BRIEF: Find where "purple flower pot [253,331,351,442] -> none" occurs in the data below, and retype that line and every later line exactly.

[Coordinate-based object records]
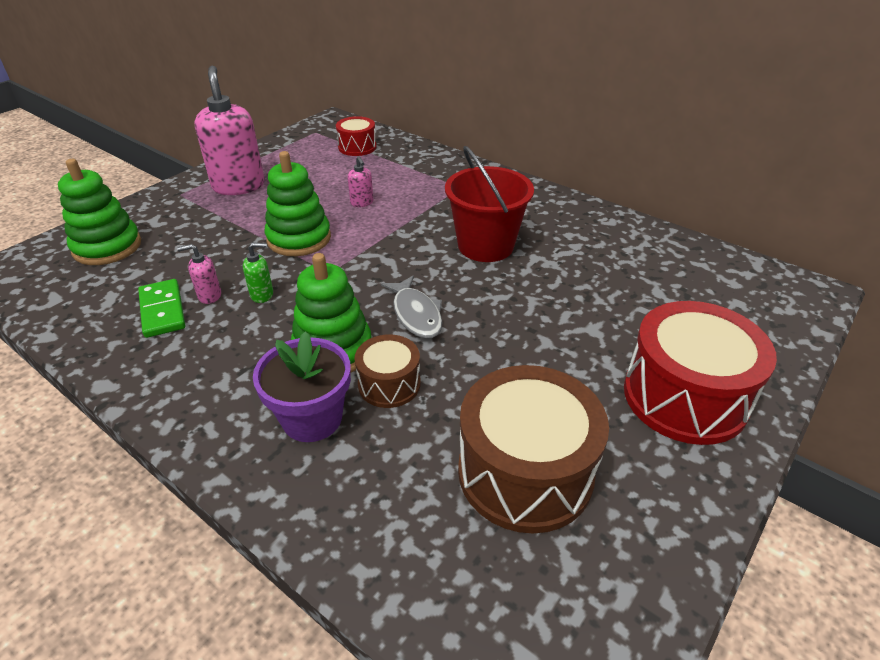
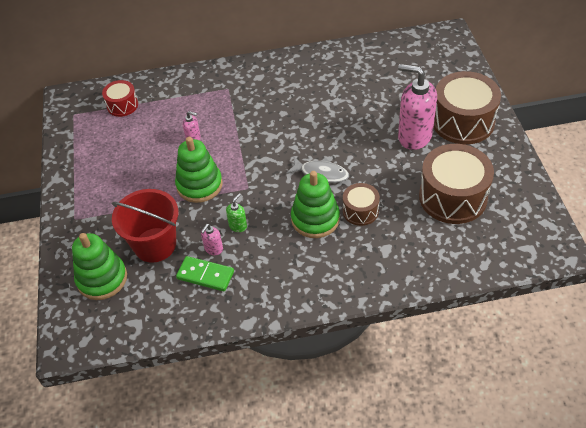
camera: 45 degrees left, 10 degrees up
pink soap dispenser [194,66,265,195] -> pink soap dispenser moved to [398,64,437,150]
purple flower pot [253,331,351,442] -> none
red bucket [445,146,534,262] -> red bucket moved to [111,189,178,263]
red drum [624,301,777,445] -> brown drum [433,71,501,144]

EXERCISE OUTPUT:
purple flower pot [253,331,351,442] -> none
red bucket [445,146,534,262] -> red bucket moved to [111,189,178,263]
red drum [624,301,777,445] -> brown drum [433,71,501,144]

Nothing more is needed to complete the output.